Exercise instructions:
Every entry must be repeated exactly in the answer.

Segment Open

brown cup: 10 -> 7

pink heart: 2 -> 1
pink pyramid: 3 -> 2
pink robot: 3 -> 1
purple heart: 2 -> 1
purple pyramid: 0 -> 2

Segment Closed

Exercise solution:
brown cup: 10 -> 7

pink heart: 2 -> 1
pink pyramid: 3 -> 2
pink robot: 3 -> 1
purple heart: 2 -> 1
purple pyramid: 0 -> 2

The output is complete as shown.